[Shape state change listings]
>>>
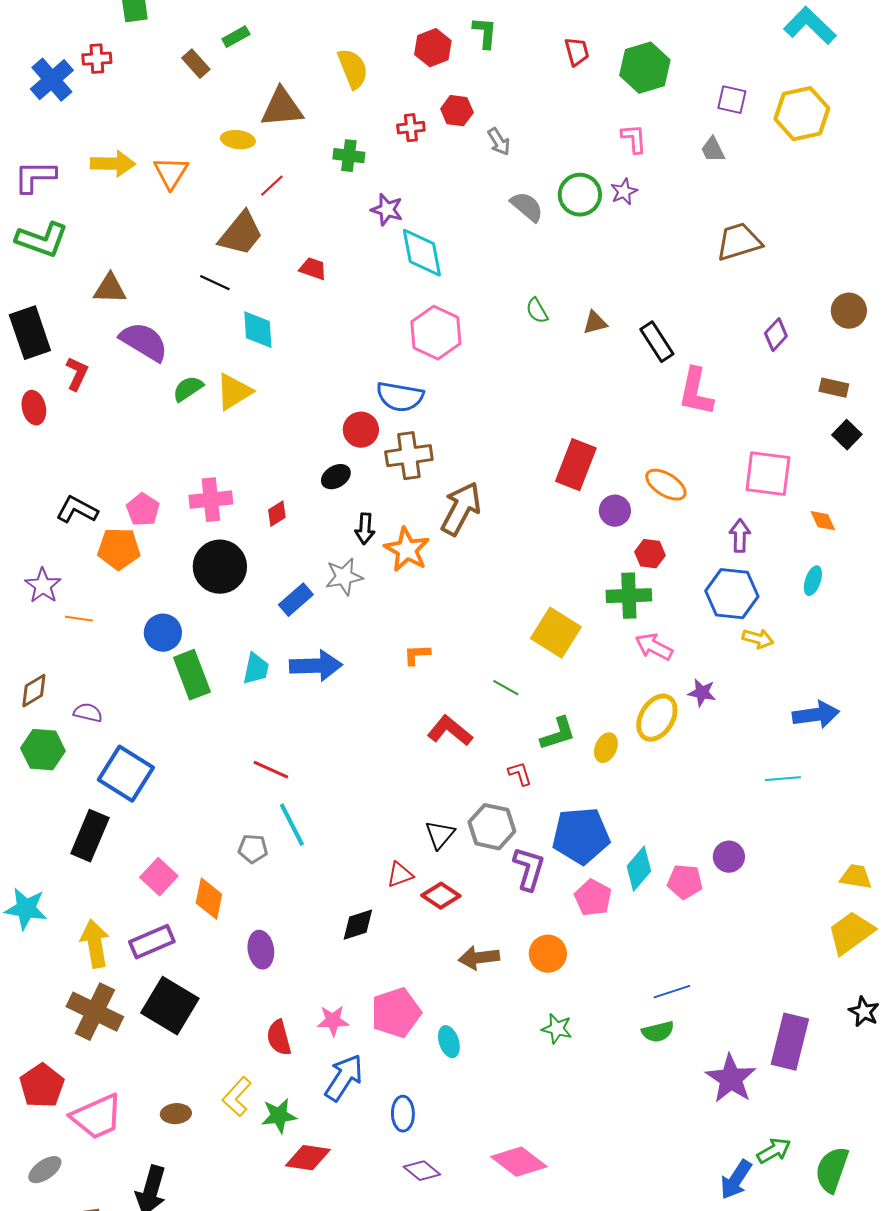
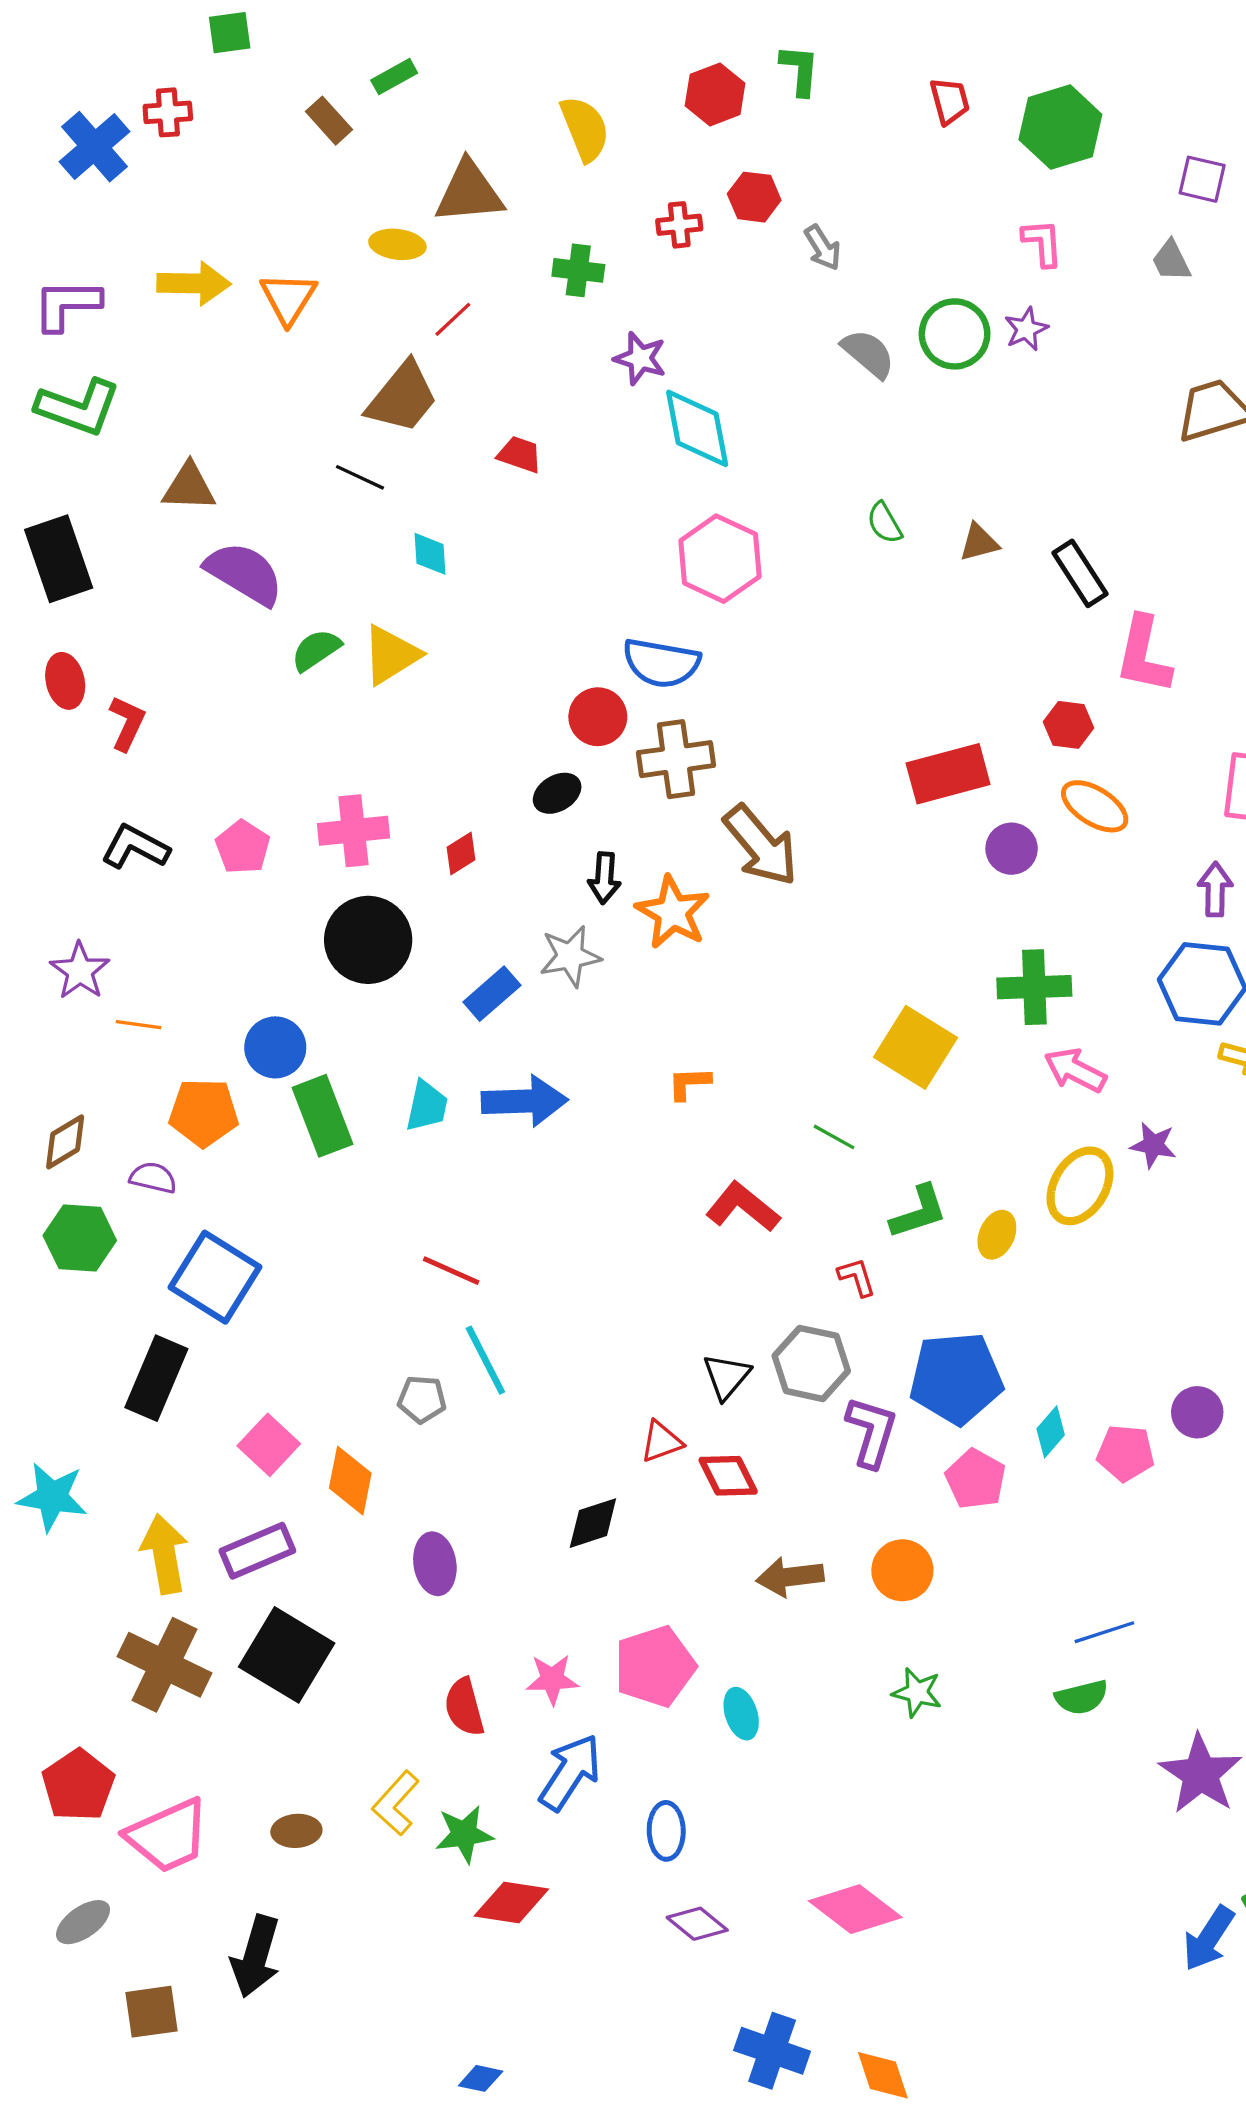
cyan diamond: (258, 330) -> (430, 554), size x0.7
red L-shape: (77, 374) -> (127, 723), moved
red rectangle: (576, 465) -> (948, 774), turned 54
brown arrow: (461, 509) -> (761, 845), turned 112
orange pentagon: (119, 549) -> (204, 1113), moved
red hexagon: (650, 554) -> (1069, 725), moved
cyan diamond: (639, 869) -> (1051, 1432), size x0.7
red diamond: (441, 896) -> (728, 1476), turned 30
<<<
Try it - The expected output is every entry above, character for character, with no pictures.

Expected output -
cyan diamond: (258, 330) -> (430, 554), size x0.7
red L-shape: (77, 374) -> (127, 723), moved
red rectangle: (576, 465) -> (948, 774), turned 54
brown arrow: (461, 509) -> (761, 845), turned 112
orange pentagon: (119, 549) -> (204, 1113), moved
red hexagon: (650, 554) -> (1069, 725), moved
cyan diamond: (639, 869) -> (1051, 1432), size x0.7
red diamond: (441, 896) -> (728, 1476), turned 30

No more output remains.